Provided entries: Begin
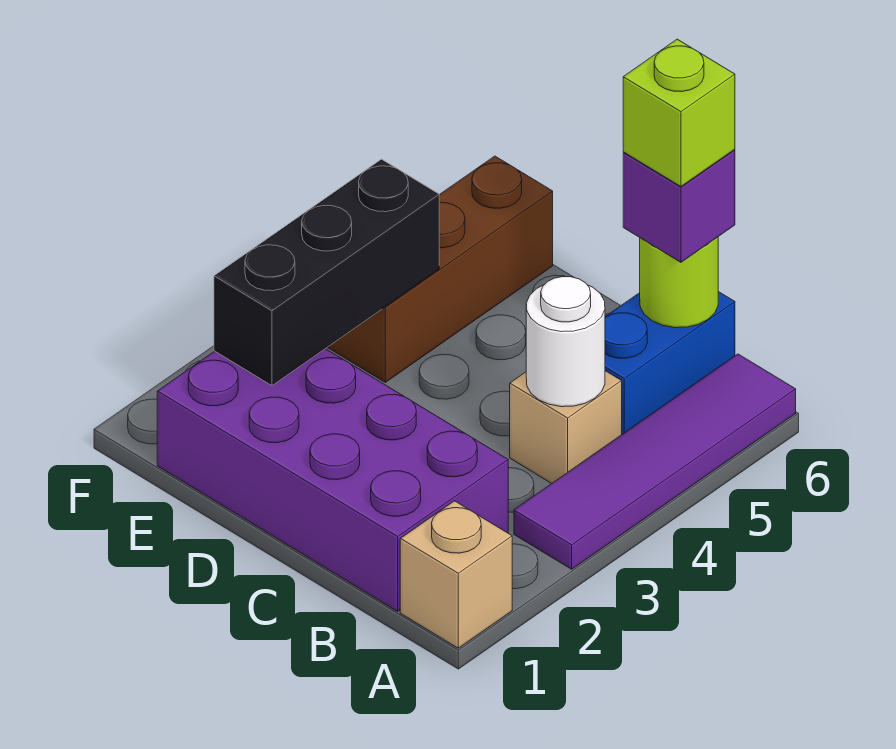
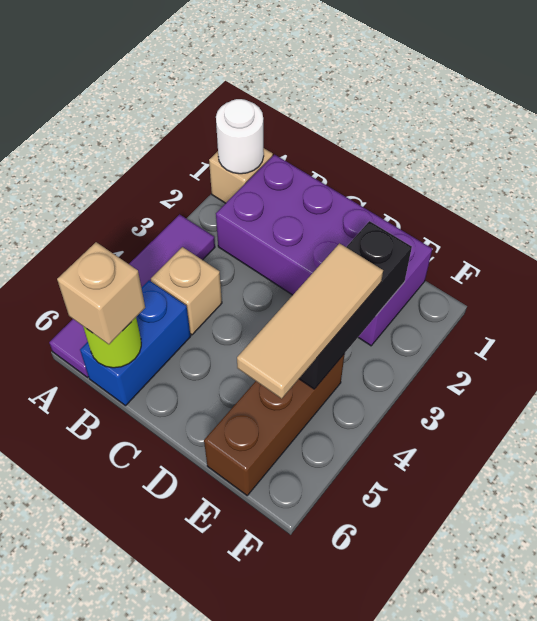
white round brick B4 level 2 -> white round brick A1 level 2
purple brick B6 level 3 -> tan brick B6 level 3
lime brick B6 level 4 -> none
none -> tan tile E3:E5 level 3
Provided entries: End
Provided entries: Begin
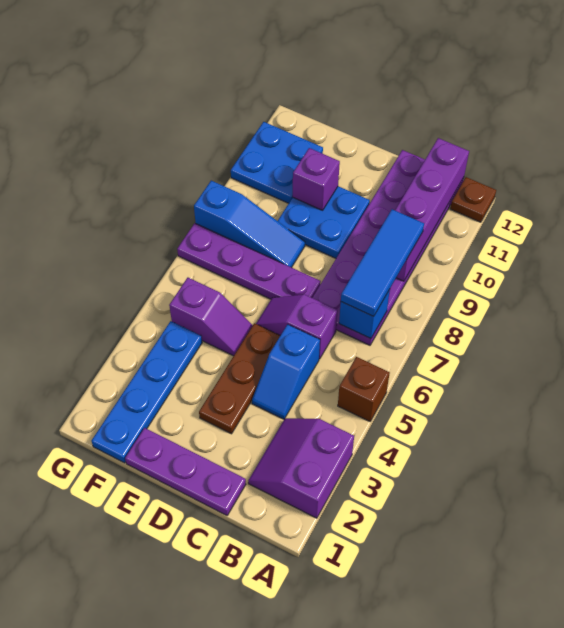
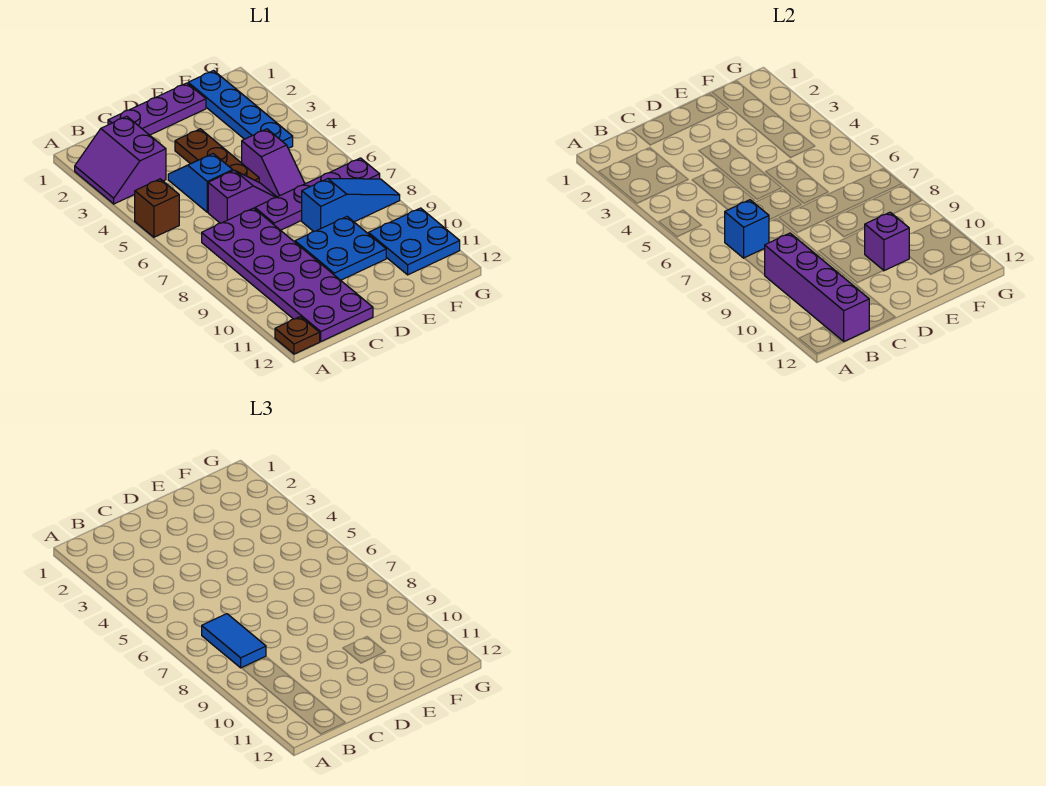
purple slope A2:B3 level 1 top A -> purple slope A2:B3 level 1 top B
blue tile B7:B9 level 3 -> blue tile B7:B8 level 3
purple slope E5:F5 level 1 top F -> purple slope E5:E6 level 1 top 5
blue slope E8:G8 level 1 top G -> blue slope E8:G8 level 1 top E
Provided entries: End
Provided entries: Begin
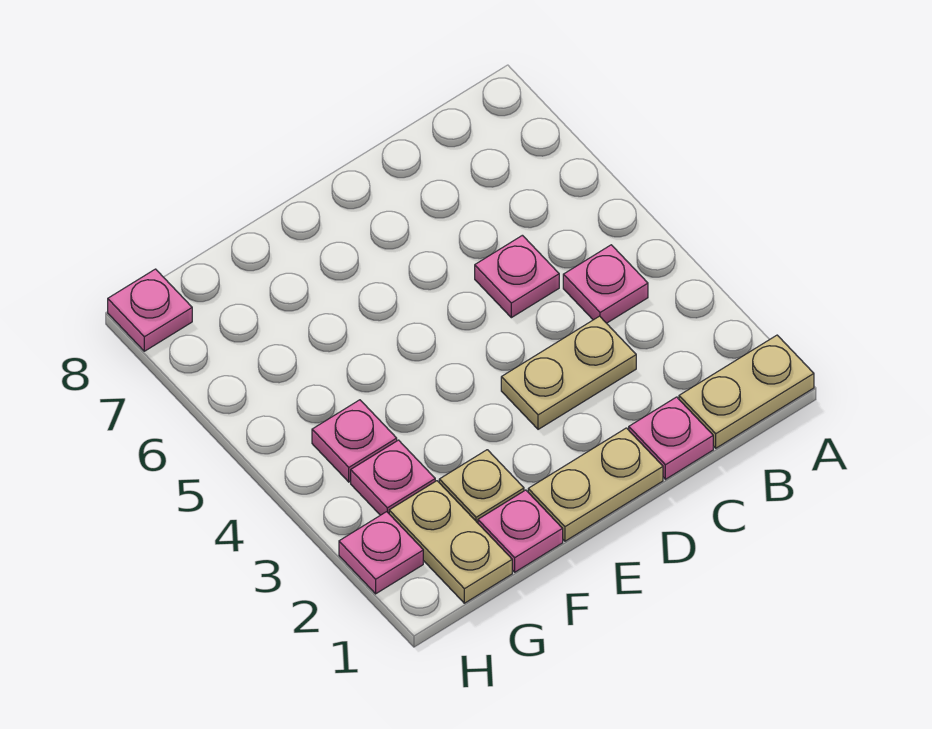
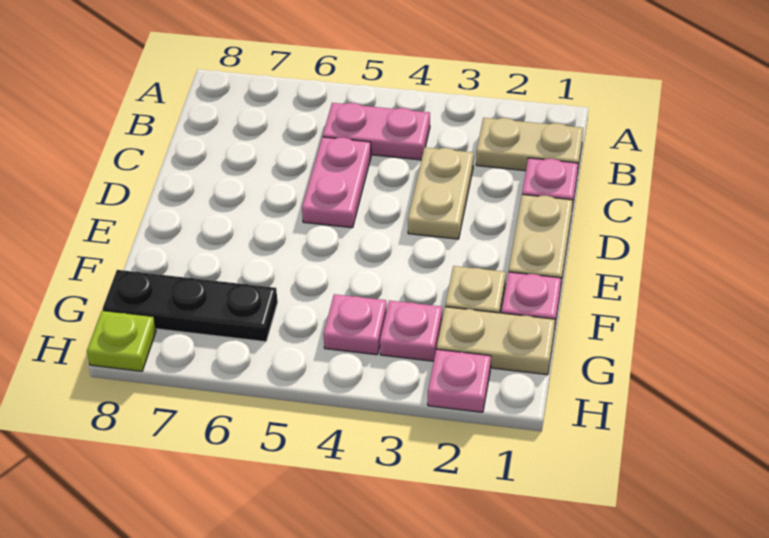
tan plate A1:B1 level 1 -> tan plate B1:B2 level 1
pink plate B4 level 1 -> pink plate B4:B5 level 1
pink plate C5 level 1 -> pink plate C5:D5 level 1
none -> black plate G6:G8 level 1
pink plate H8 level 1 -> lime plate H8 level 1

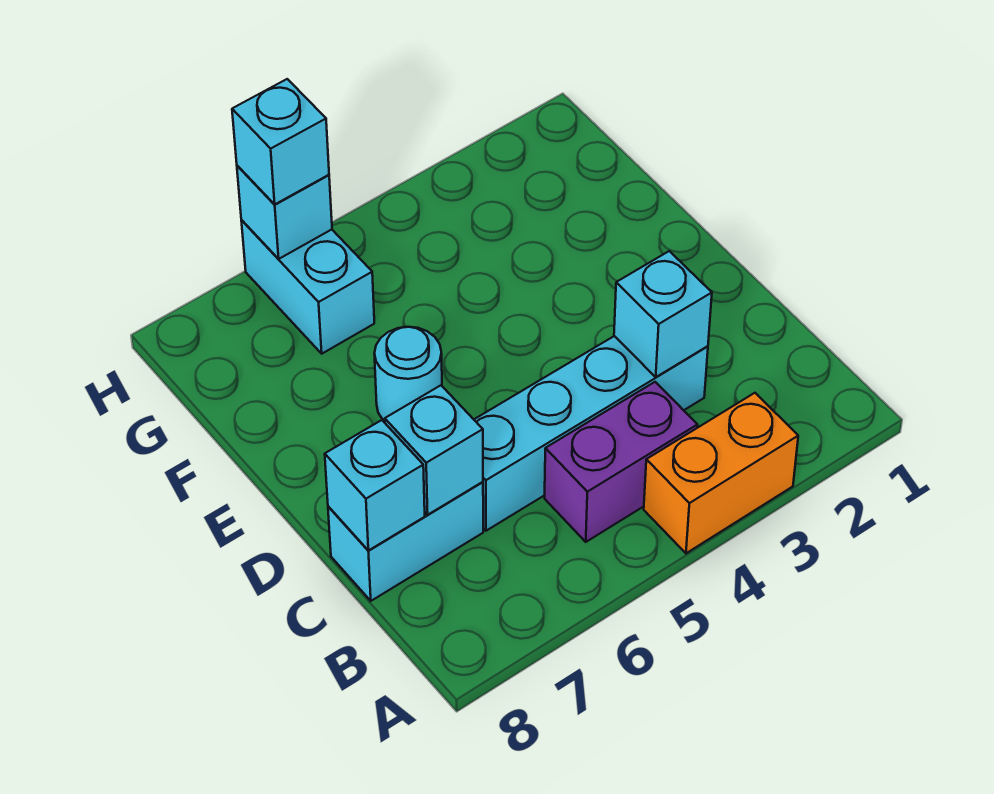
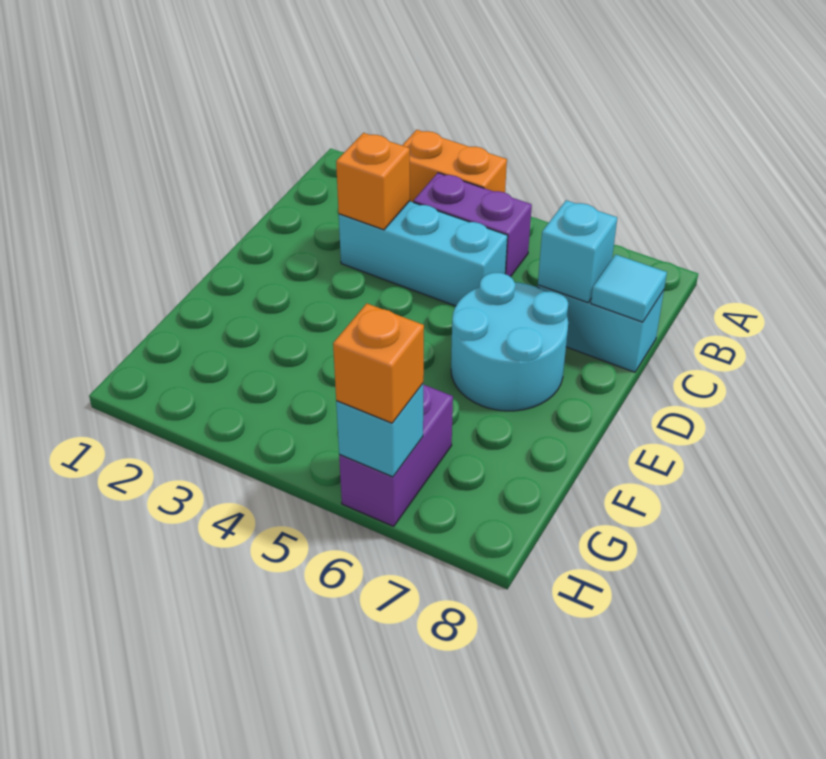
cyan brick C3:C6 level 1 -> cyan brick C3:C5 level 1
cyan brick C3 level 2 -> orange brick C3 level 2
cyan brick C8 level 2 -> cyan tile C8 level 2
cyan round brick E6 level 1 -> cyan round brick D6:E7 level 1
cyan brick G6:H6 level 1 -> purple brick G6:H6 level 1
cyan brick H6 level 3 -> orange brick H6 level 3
Provided entries: End
Task goal> Your answer should be a single number, which is the count of lines in the data above that include the word "blue".

Answer section> 2